● **WHAT YOU WILL DO**:
For the records that follow, restate each one word for word and leave the images behind.
*** GIVEN INFORMATION Section Begins ***
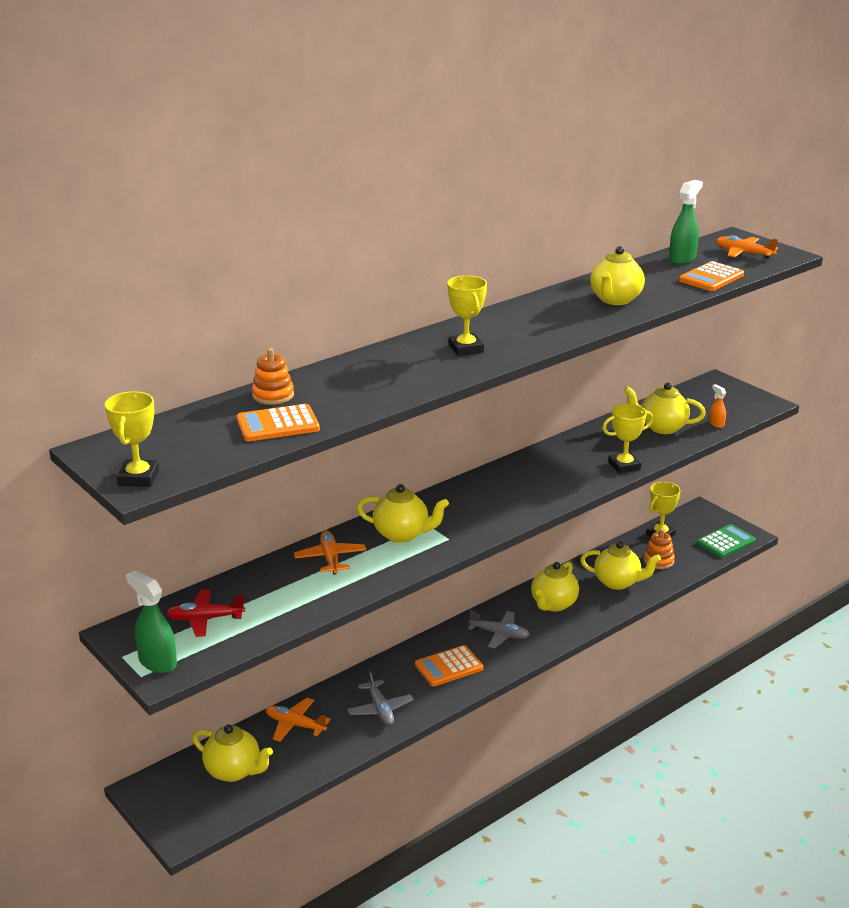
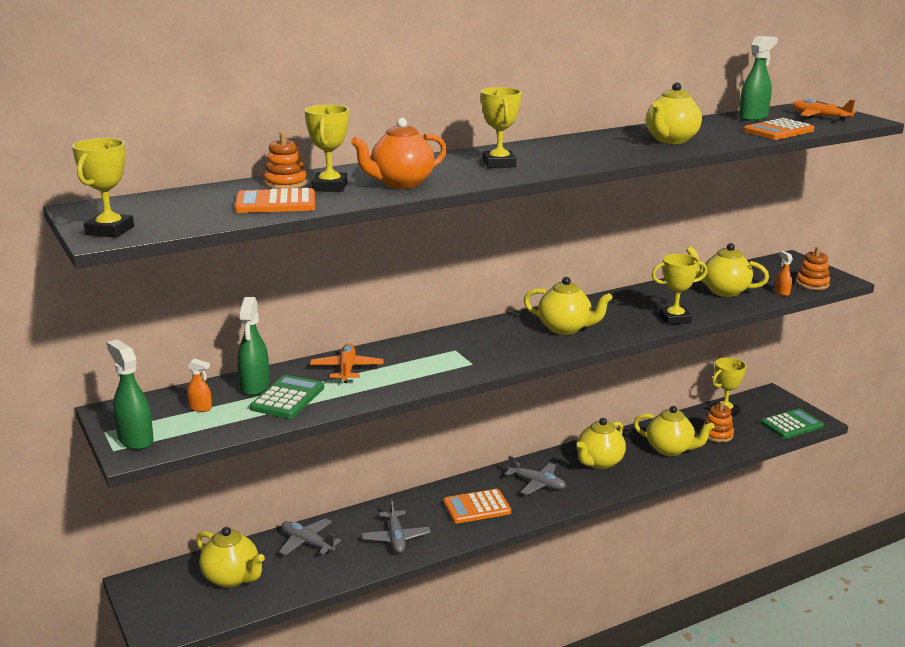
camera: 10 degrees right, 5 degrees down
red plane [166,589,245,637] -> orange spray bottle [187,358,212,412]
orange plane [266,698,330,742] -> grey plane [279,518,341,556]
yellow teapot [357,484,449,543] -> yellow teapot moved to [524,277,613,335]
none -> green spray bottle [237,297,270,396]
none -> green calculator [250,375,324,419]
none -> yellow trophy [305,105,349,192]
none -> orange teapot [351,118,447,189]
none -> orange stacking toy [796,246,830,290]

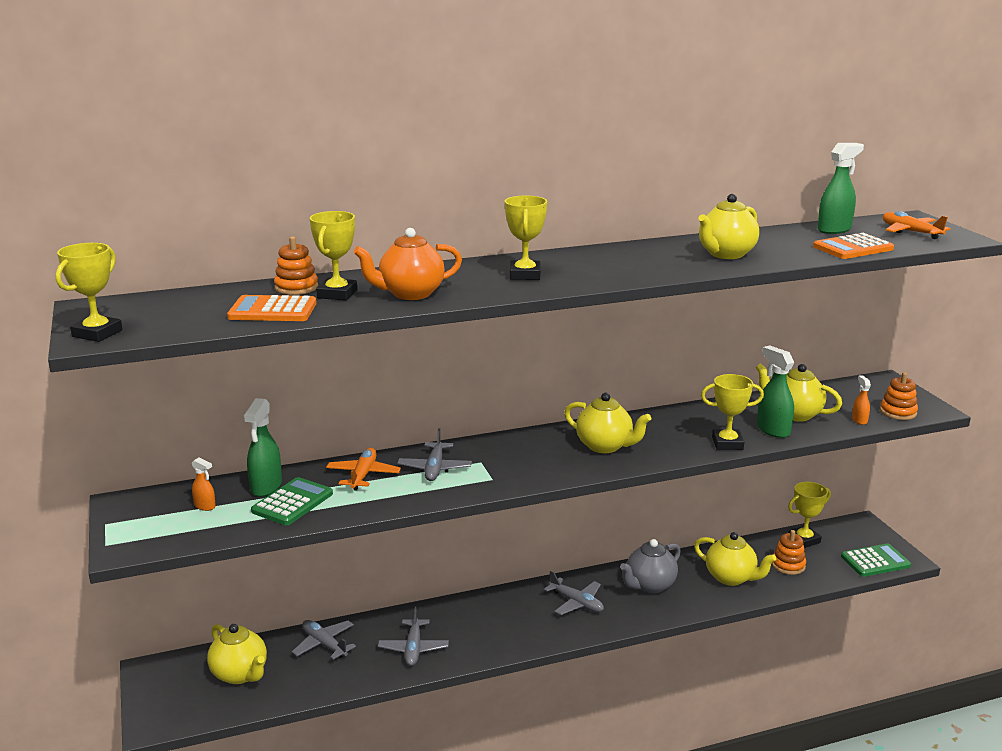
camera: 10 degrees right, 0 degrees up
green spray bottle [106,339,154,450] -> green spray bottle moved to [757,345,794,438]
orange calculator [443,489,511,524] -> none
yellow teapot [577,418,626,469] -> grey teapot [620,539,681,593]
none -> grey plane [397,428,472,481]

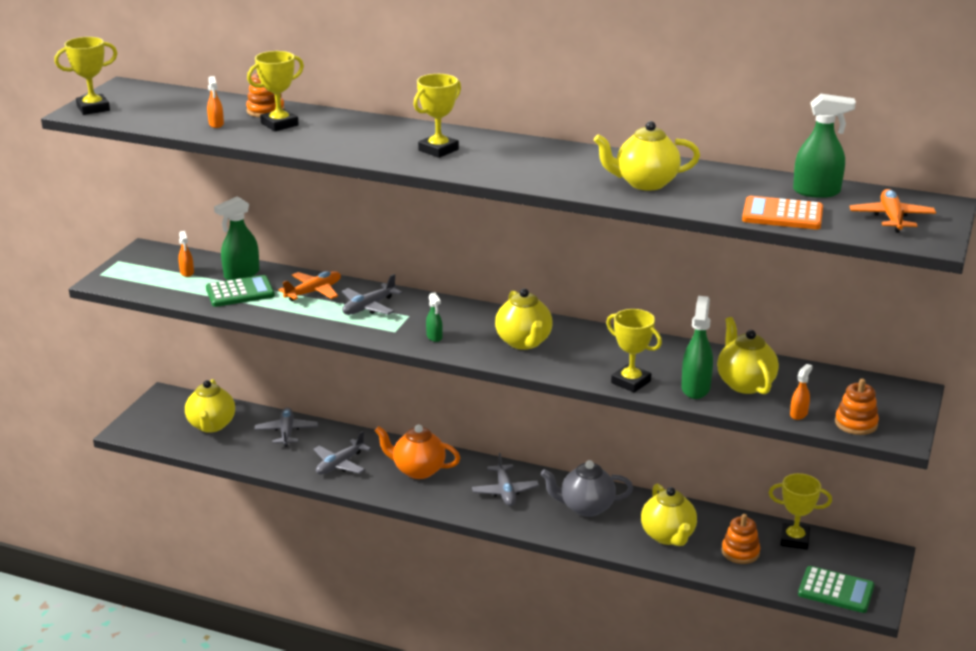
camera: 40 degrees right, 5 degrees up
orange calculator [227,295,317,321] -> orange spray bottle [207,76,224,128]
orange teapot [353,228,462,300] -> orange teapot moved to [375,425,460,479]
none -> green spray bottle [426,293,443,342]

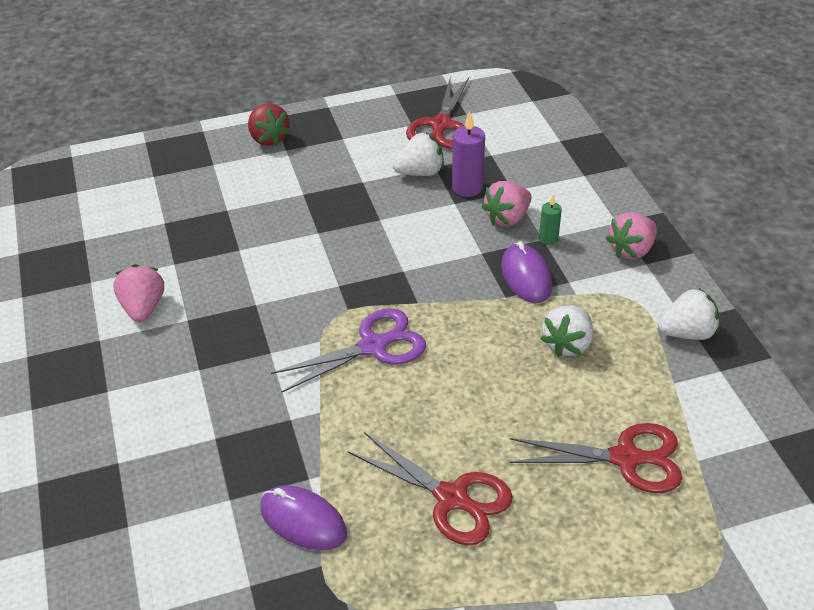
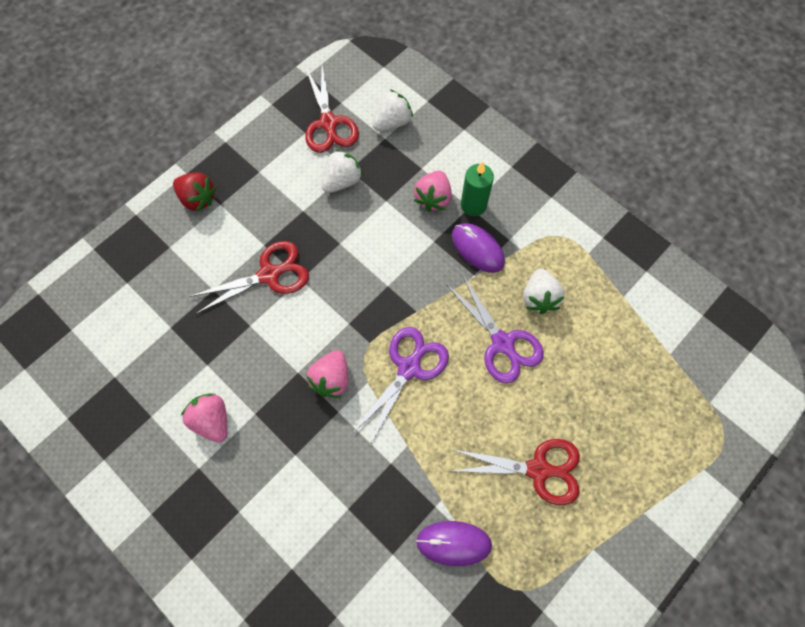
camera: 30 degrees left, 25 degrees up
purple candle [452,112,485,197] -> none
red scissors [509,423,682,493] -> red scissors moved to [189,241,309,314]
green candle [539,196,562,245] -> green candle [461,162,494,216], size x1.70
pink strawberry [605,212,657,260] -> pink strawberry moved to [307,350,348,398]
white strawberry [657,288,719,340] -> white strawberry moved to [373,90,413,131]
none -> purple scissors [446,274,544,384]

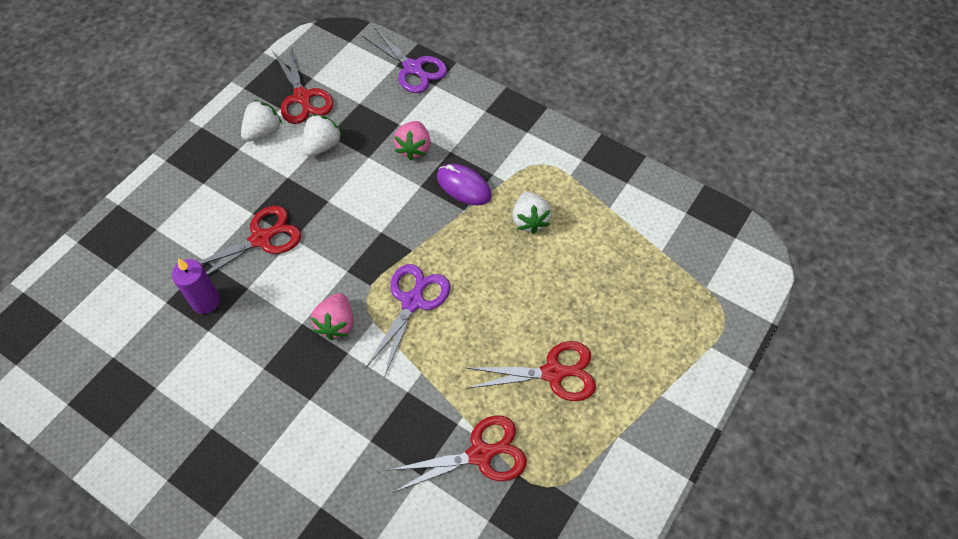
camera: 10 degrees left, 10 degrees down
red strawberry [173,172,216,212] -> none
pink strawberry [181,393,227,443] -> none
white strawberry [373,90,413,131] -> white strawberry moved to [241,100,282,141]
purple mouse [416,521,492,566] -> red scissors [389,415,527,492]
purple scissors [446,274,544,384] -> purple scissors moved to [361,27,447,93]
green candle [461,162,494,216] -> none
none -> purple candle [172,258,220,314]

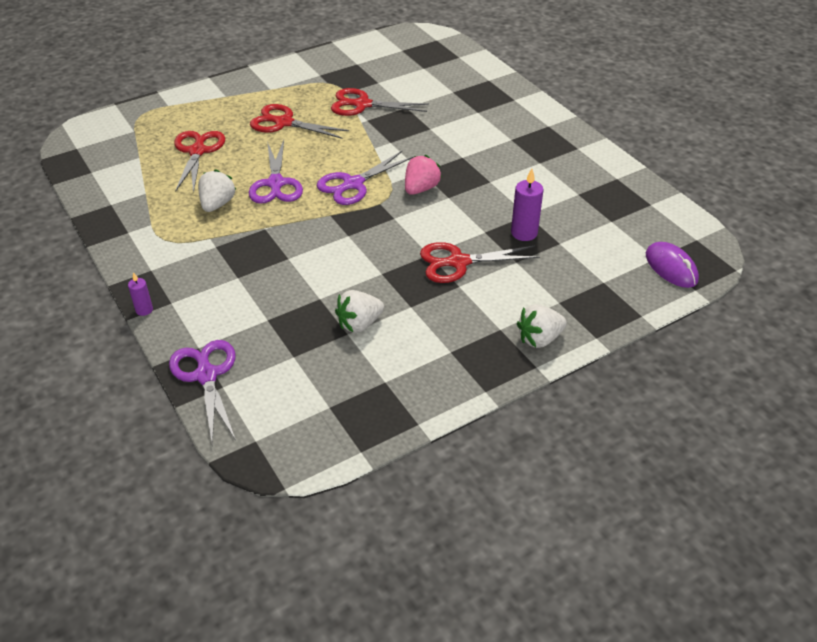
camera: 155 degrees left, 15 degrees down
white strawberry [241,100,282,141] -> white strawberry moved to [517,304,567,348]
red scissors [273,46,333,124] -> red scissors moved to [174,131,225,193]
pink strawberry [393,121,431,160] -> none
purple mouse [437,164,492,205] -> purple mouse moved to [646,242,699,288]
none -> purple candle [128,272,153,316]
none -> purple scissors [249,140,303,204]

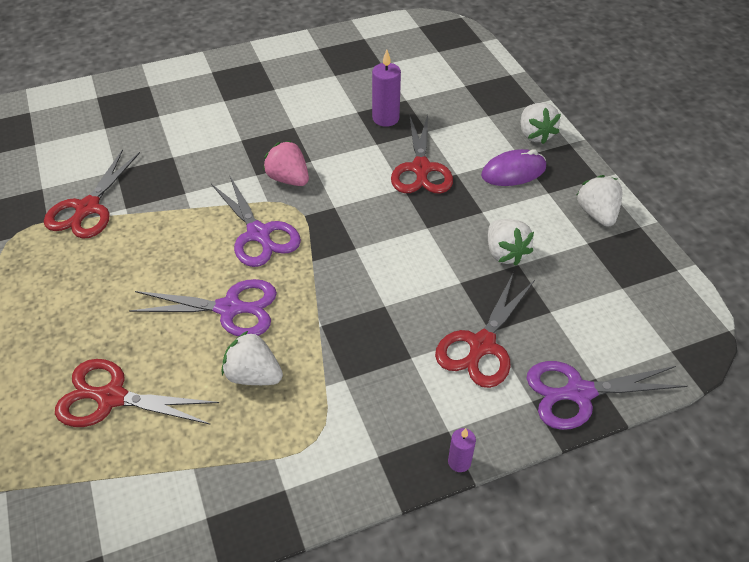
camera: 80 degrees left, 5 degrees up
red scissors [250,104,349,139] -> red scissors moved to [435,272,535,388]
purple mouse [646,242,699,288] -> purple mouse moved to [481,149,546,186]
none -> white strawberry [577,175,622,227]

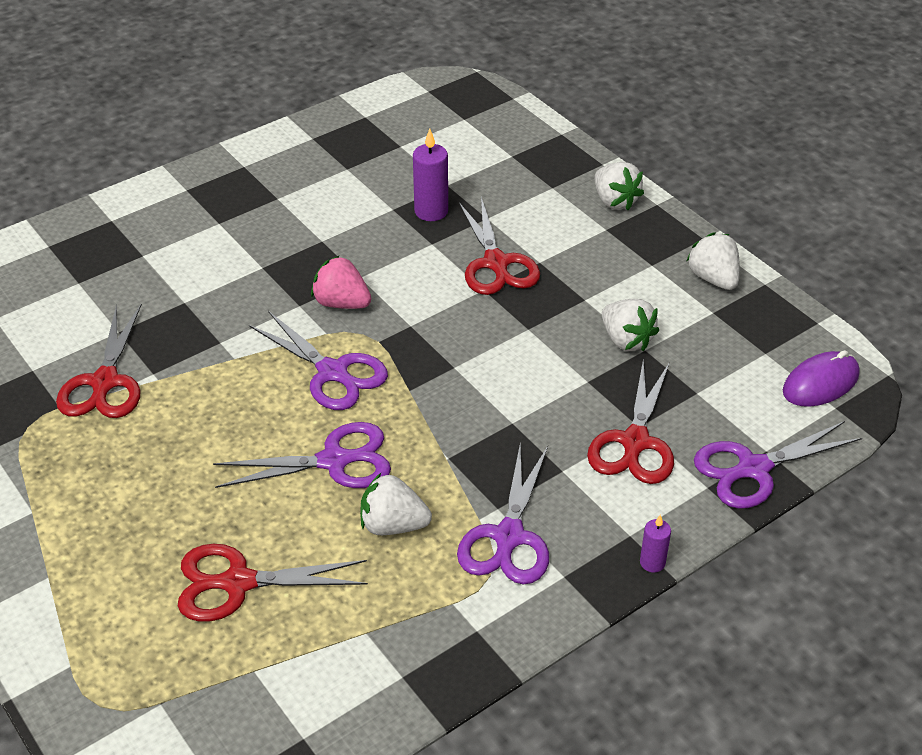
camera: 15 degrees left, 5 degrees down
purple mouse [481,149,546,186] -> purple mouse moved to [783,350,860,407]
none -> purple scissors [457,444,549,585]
*** GIVEN INFORMATION Section Ends ***
● **ANSWER SPACE**:
camera: 10 degrees right, 5 degrees down
red plane [166,589,245,637] -> orange spray bottle [187,358,212,412]
orange plane [266,698,330,742] -> grey plane [279,518,341,556]
yellow teapot [357,484,449,543] -> yellow teapot moved to [524,277,613,335]
none -> green spray bottle [237,297,270,396]
none -> green calculator [250,375,324,419]
none -> yellow trophy [305,105,349,192]
none -> orange teapot [351,118,447,189]
none -> orange stacking toy [796,246,830,290]

camera: 10 degrees right, 0 degrees up
green spray bottle [106,339,154,450] -> green spray bottle moved to [757,345,794,438]
orange calculator [443,489,511,524] -> none
yellow teapot [577,418,626,469] -> grey teapot [620,539,681,593]
none -> grey plane [397,428,472,481]

camera: 40 degrees right, 5 degrees up
orange calculator [227,295,317,321] -> orange spray bottle [207,76,224,128]
orange teapot [353,228,462,300] -> orange teapot moved to [375,425,460,479]
none -> green spray bottle [426,293,443,342]

camera: 30 degrees left, 25 degrees up
purple candle [452,112,485,197] -> none
red scissors [509,423,682,493] -> red scissors moved to [189,241,309,314]
green candle [539,196,562,245] -> green candle [461,162,494,216], size x1.70
pink strawberry [605,212,657,260] -> pink strawberry moved to [307,350,348,398]
white strawberry [657,288,719,340] -> white strawberry moved to [373,90,413,131]
none -> purple scissors [446,274,544,384]

camera: 10 degrees left, 10 degrees down
red strawberry [173,172,216,212] -> none
pink strawberry [181,393,227,443] -> none
white strawberry [373,90,413,131] -> white strawberry moved to [241,100,282,141]
purple mouse [416,521,492,566] -> red scissors [389,415,527,492]
purple scissors [446,274,544,384] -> purple scissors moved to [361,27,447,93]
green candle [461,162,494,216] -> none
none -> purple candle [172,258,220,314]

camera: 155 degrees left, 15 degrees down
white strawberry [241,100,282,141] -> white strawberry moved to [517,304,567,348]
red scissors [273,46,333,124] -> red scissors moved to [174,131,225,193]
pink strawberry [393,121,431,160] -> none
purple mouse [437,164,492,205] -> purple mouse moved to [646,242,699,288]
none -> purple candle [128,272,153,316]
none -> purple scissors [249,140,303,204]

camera: 80 degrees left, 5 degrees up
red scissors [250,104,349,139] -> red scissors moved to [435,272,535,388]
purple mouse [646,242,699,288] -> purple mouse moved to [481,149,546,186]
none -> white strawberry [577,175,622,227]

camera: 15 degrees left, 5 degrees down
purple mouse [481,149,546,186] -> purple mouse moved to [783,350,860,407]
none -> purple scissors [457,444,549,585]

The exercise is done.